Exercise objective
The reply must repeat the listing below exactly and carry none of its pictures.

*** Begin section ***

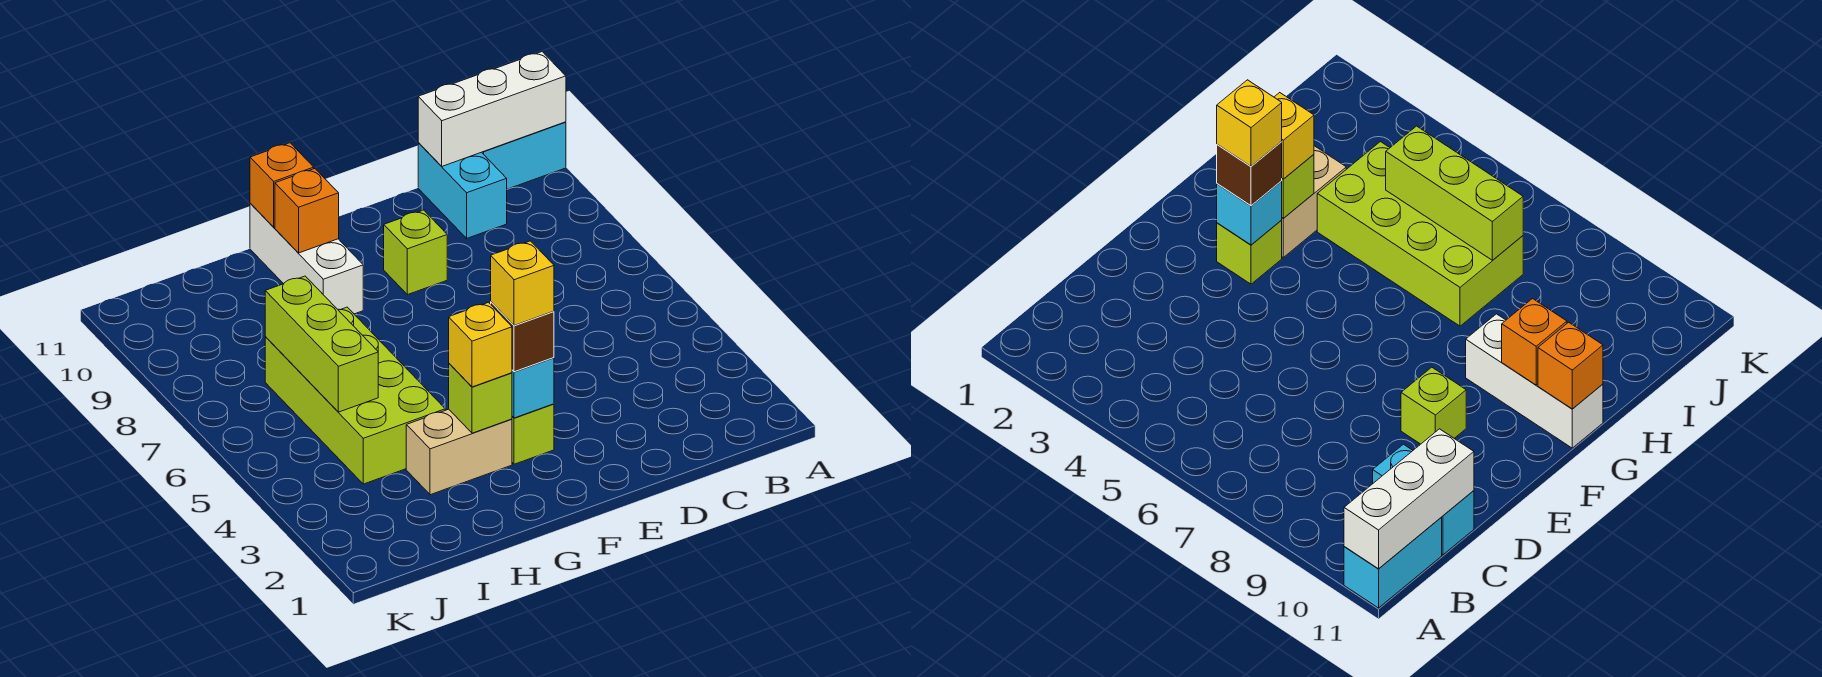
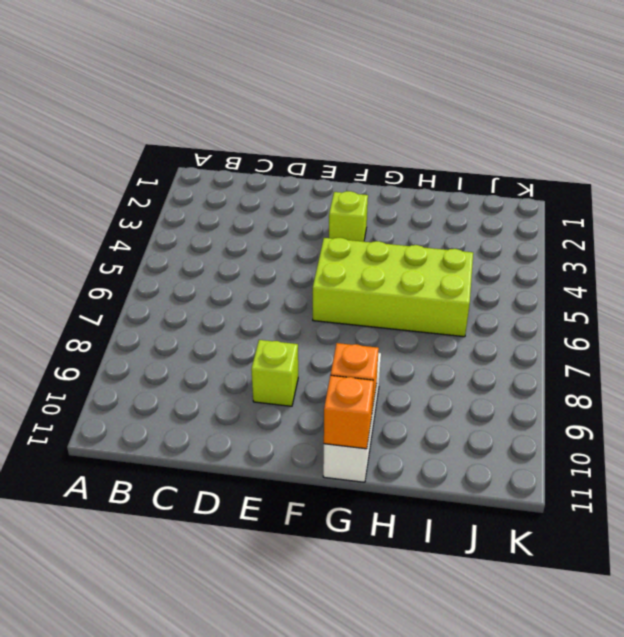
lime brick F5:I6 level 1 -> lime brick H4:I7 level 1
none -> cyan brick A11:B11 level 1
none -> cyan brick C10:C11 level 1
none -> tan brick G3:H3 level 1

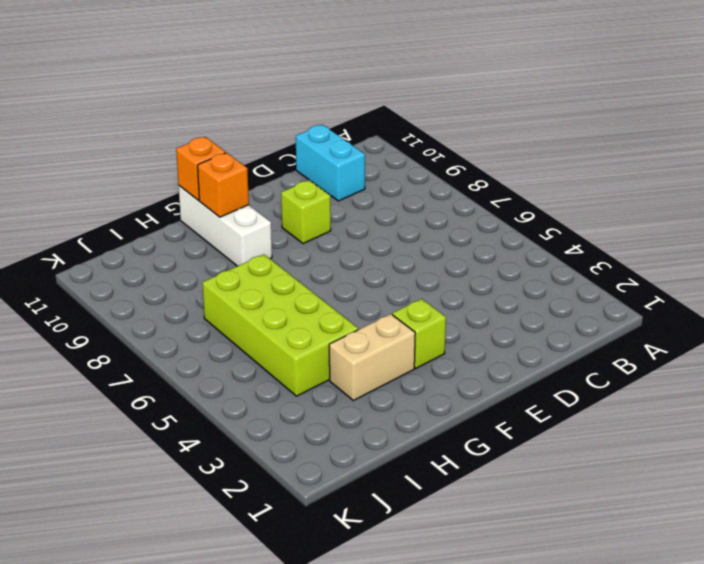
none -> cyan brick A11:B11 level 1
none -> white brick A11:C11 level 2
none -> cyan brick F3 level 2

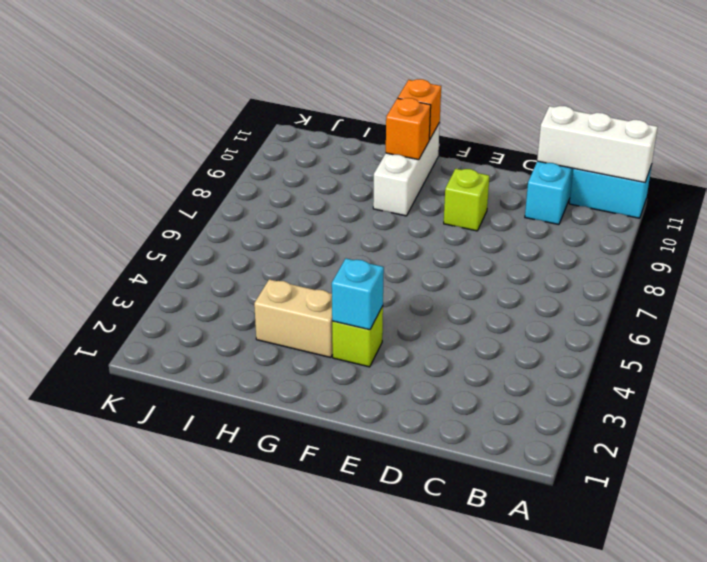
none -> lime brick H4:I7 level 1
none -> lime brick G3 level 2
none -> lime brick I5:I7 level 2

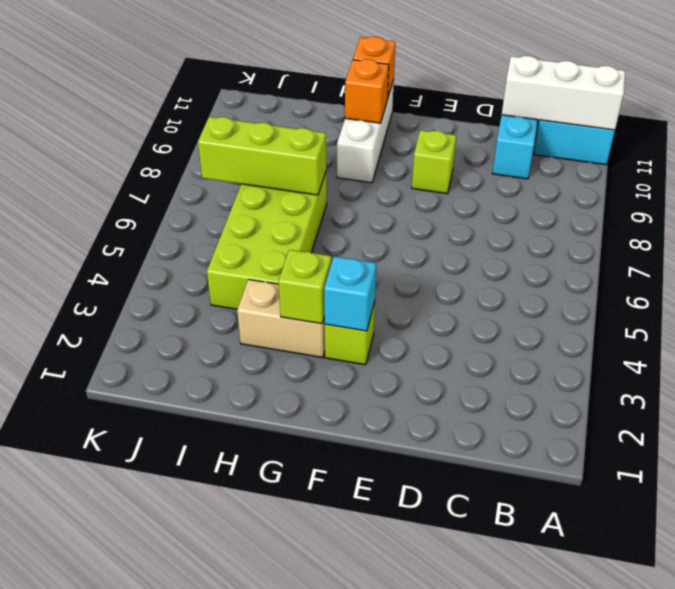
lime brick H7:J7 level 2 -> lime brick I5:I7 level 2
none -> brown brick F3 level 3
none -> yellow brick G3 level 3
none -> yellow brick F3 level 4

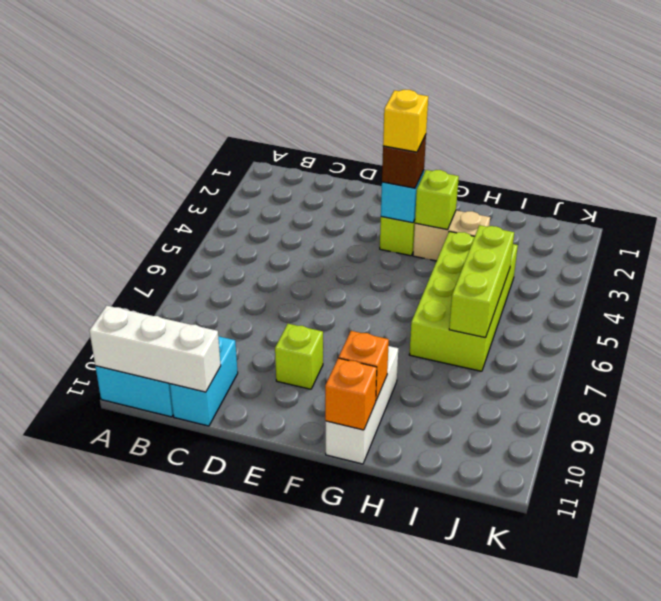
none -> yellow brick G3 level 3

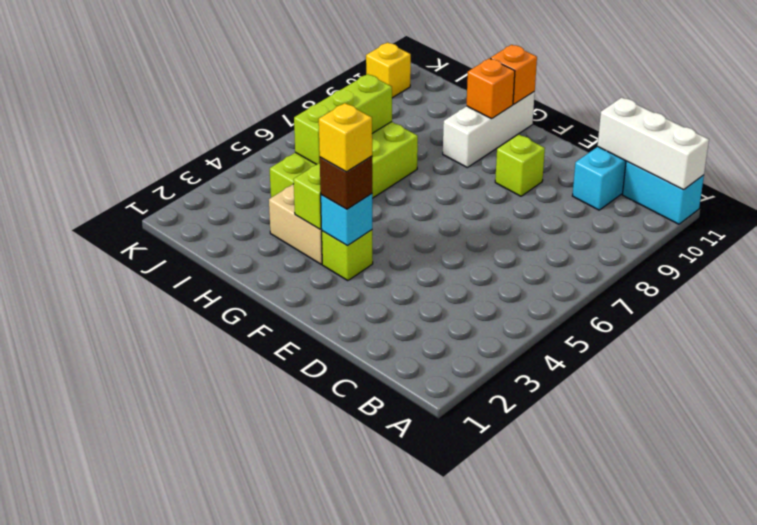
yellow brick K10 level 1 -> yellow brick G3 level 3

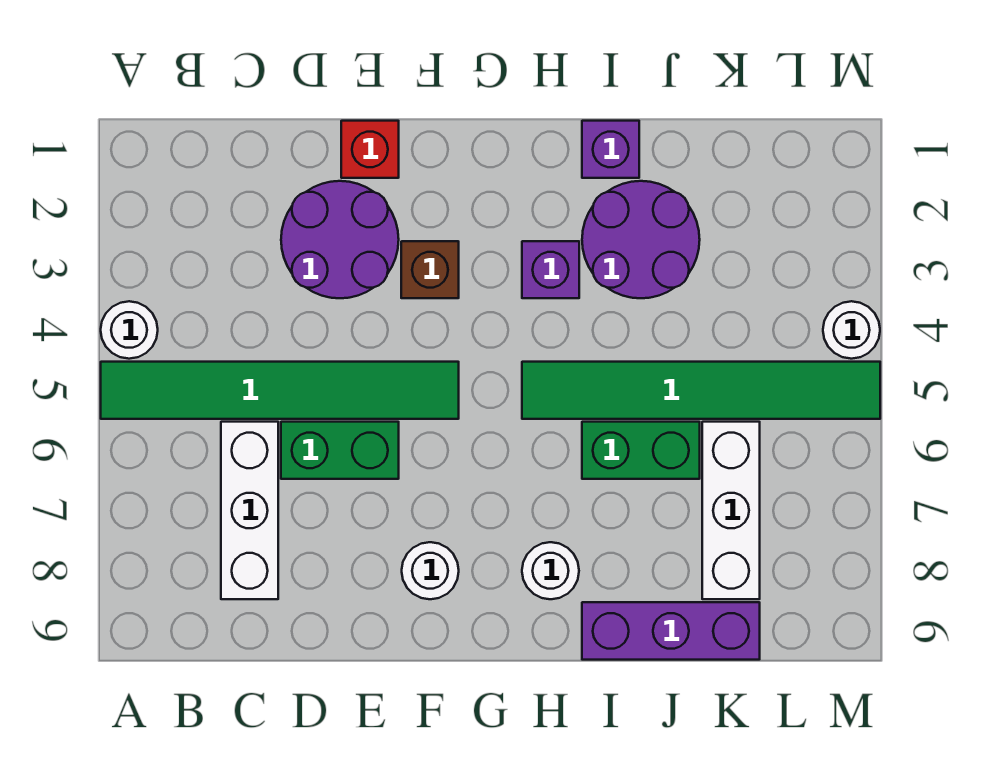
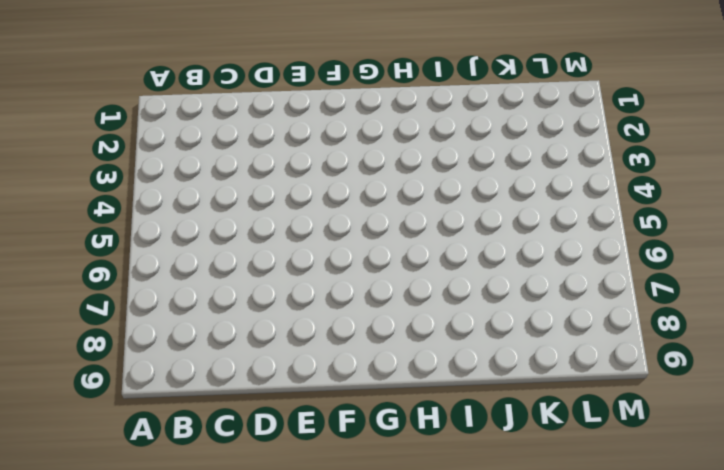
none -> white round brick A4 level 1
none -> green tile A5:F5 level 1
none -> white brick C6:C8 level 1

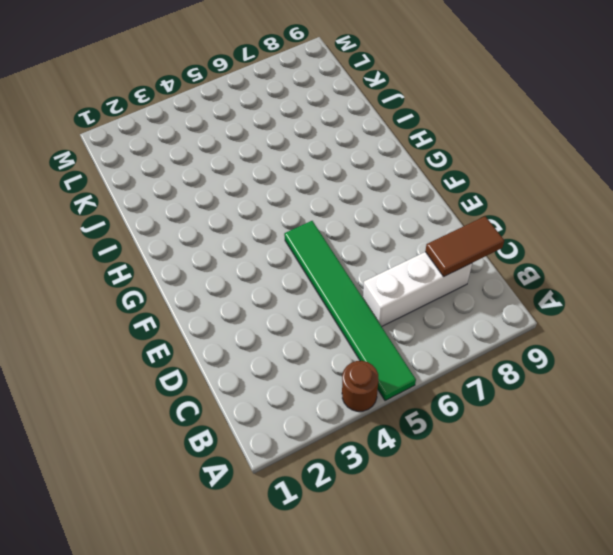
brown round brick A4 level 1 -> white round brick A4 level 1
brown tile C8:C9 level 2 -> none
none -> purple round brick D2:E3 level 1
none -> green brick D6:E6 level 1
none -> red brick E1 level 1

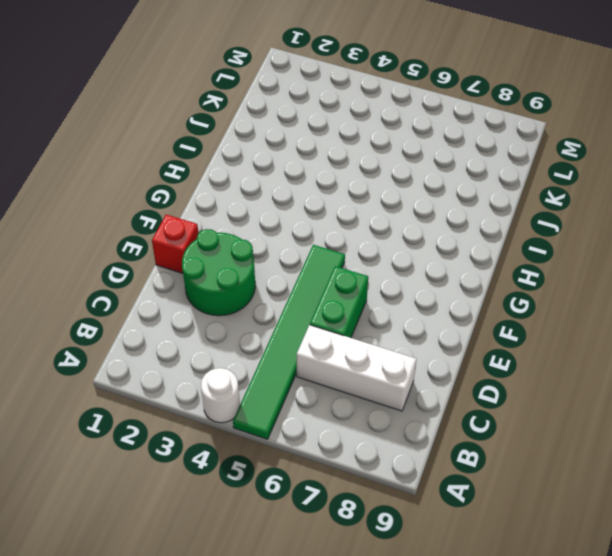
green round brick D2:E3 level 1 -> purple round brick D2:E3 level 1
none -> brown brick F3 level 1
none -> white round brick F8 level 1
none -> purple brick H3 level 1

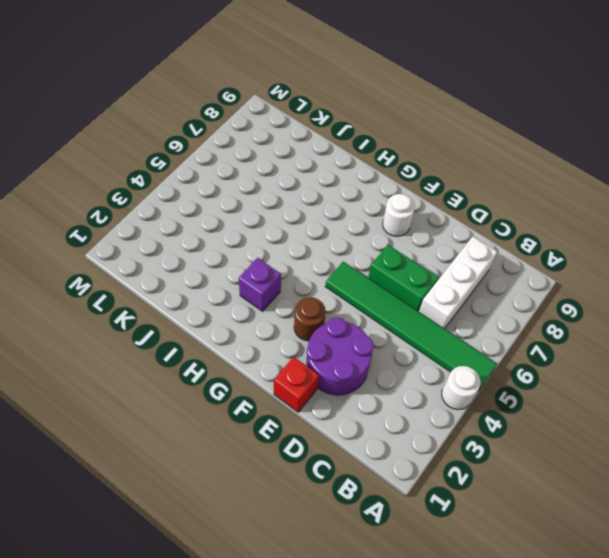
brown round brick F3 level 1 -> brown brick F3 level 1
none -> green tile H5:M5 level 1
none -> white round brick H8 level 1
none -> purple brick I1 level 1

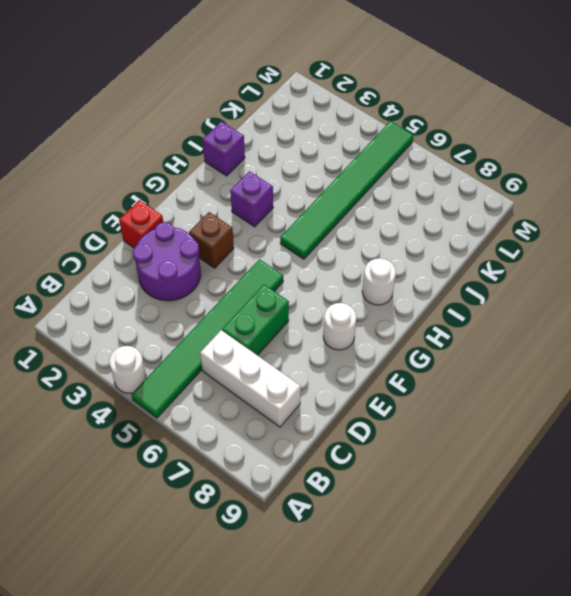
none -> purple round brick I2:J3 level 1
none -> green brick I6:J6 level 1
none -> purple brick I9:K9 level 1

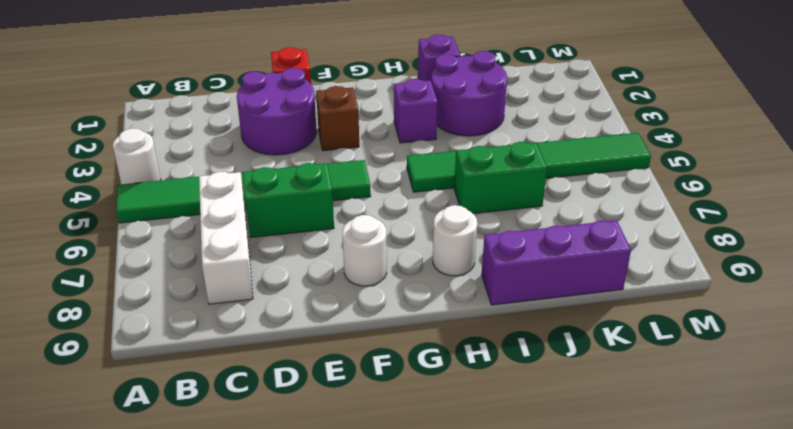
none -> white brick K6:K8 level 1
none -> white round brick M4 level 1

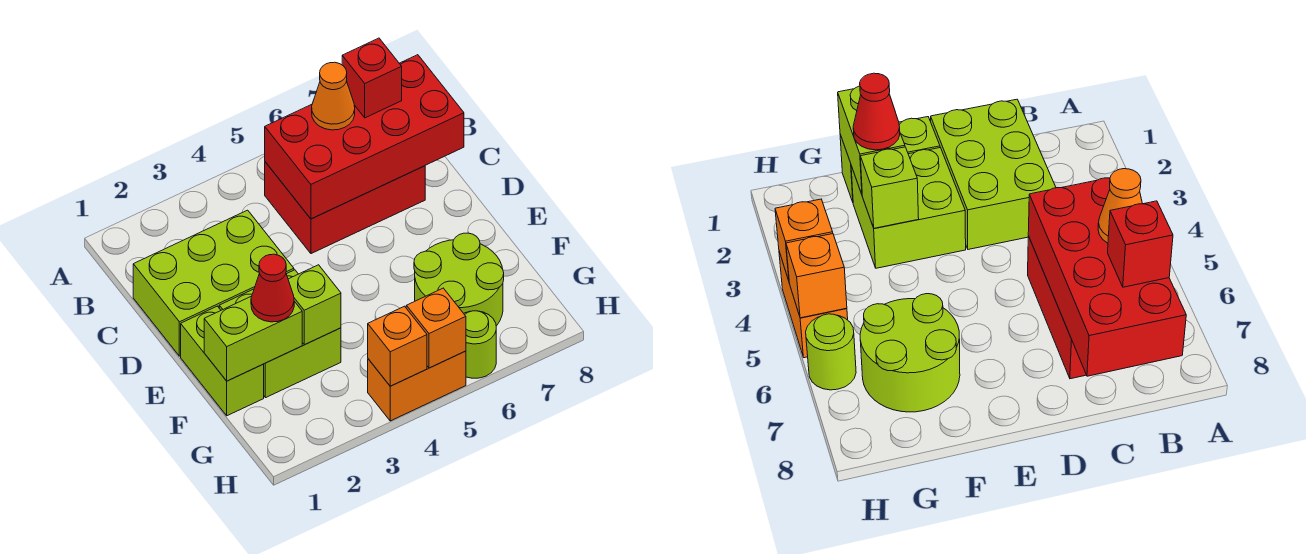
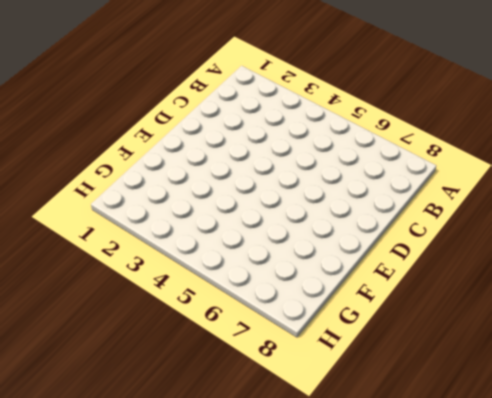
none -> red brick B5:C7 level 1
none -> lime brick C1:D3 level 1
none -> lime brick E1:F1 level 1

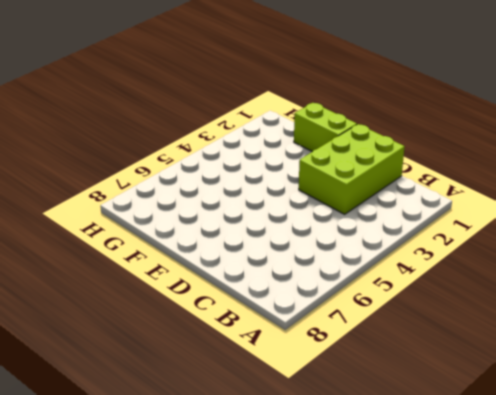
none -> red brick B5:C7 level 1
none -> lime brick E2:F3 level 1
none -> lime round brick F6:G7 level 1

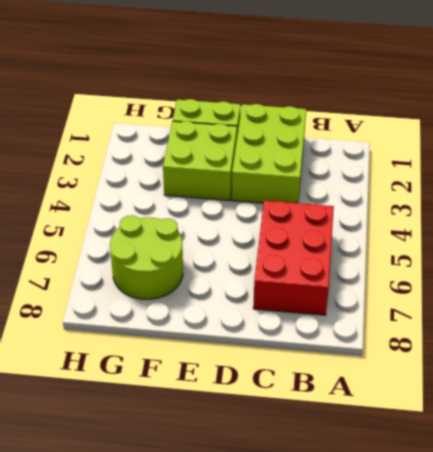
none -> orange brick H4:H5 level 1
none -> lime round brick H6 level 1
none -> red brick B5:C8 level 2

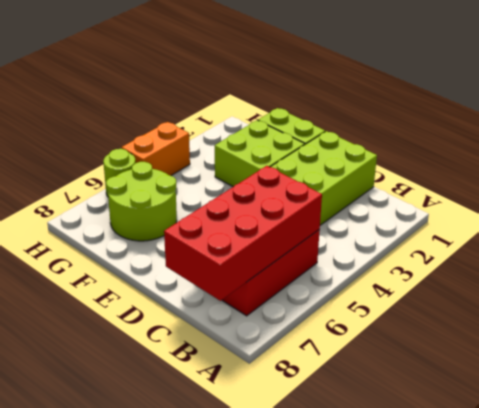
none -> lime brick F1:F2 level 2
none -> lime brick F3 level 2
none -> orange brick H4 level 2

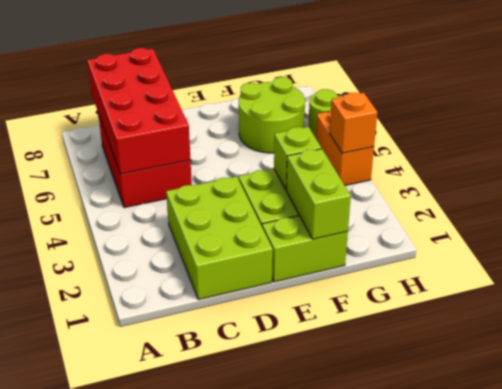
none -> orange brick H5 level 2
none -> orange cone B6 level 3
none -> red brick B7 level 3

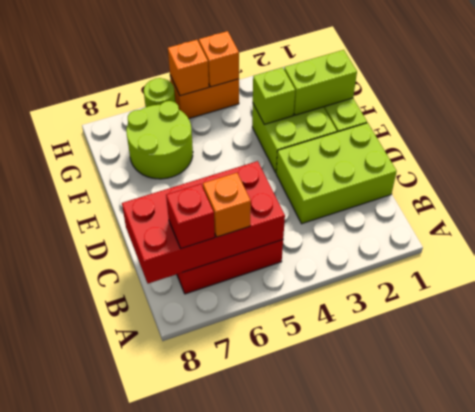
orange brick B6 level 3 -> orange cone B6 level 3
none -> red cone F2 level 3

*** End section ***

Solution to the problem
lime brick F5:I6 level 1 -> lime brick H4:I7 level 1
none -> cyan brick A11:B11 level 1
none -> cyan brick C10:C11 level 1
none -> tan brick G3:H3 level 1

none -> cyan brick A11:B11 level 1
none -> white brick A11:C11 level 2
none -> cyan brick F3 level 2

none -> lime brick H4:I7 level 1
none -> lime brick G3 level 2
none -> lime brick I5:I7 level 2

lime brick H7:J7 level 2 -> lime brick I5:I7 level 2
none -> brown brick F3 level 3
none -> yellow brick G3 level 3
none -> yellow brick F3 level 4

none -> yellow brick G3 level 3

yellow brick K10 level 1 -> yellow brick G3 level 3

none -> white round brick A4 level 1
none -> green tile A5:F5 level 1
none -> white brick C6:C8 level 1

brown round brick A4 level 1 -> white round brick A4 level 1
brown tile C8:C9 level 2 -> none
none -> purple round brick D2:E3 level 1
none -> green brick D6:E6 level 1
none -> red brick E1 level 1

green round brick D2:E3 level 1 -> purple round brick D2:E3 level 1
none -> brown brick F3 level 1
none -> white round brick F8 level 1
none -> purple brick H3 level 1

brown round brick F3 level 1 -> brown brick F3 level 1
none -> green tile H5:M5 level 1
none -> white round brick H8 level 1
none -> purple brick I1 level 1

none -> purple round brick I2:J3 level 1
none -> green brick I6:J6 level 1
none -> purple brick I9:K9 level 1

none -> white brick K6:K8 level 1
none -> white round brick M4 level 1

none -> red brick B5:C7 level 1
none -> lime brick C1:D3 level 1
none -> lime brick E1:F1 level 1

none -> red brick B5:C7 level 1
none -> lime brick E2:F3 level 1
none -> lime round brick F6:G7 level 1

none -> orange brick H4:H5 level 1
none -> lime round brick H6 level 1
none -> red brick B5:C8 level 2

none -> lime brick F1:F2 level 2
none -> lime brick F3 level 2
none -> orange brick H4 level 2

none -> orange brick H5 level 2
none -> orange cone B6 level 3
none -> red brick B7 level 3

orange brick B6 level 3 -> orange cone B6 level 3
none -> red cone F2 level 3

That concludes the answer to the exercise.